What the task asks ▸
The answer should match the entries below word for word, minus their pictures.

——

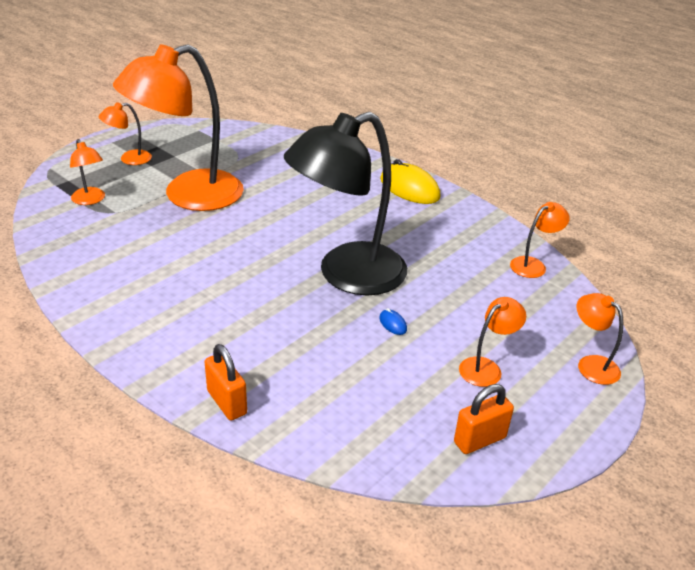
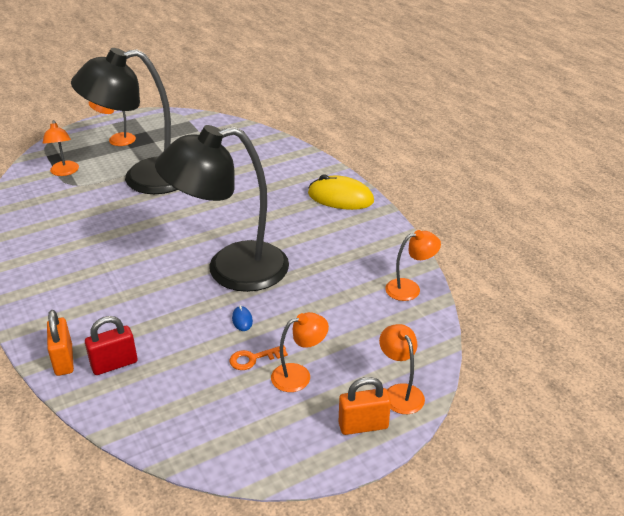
camera: 20 degrees right, 0 degrees up
orange lamp [113,44,244,211] -> black lamp [71,48,177,194]
yellow mouse [380,159,441,204] -> yellow mouse turned 45 degrees counterclockwise [308,175,374,210]
orange padlock [454,384,514,454] -> orange padlock moved to [339,377,391,435]
none -> red padlock [85,316,138,375]
none -> orange key [229,346,288,370]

——

Task answer ▸
camera: 20 degrees right, 0 degrees up
orange lamp [113,44,244,211] -> black lamp [71,48,177,194]
yellow mouse [380,159,441,204] -> yellow mouse turned 45 degrees counterclockwise [308,175,374,210]
orange padlock [454,384,514,454] -> orange padlock moved to [339,377,391,435]
none -> red padlock [85,316,138,375]
none -> orange key [229,346,288,370]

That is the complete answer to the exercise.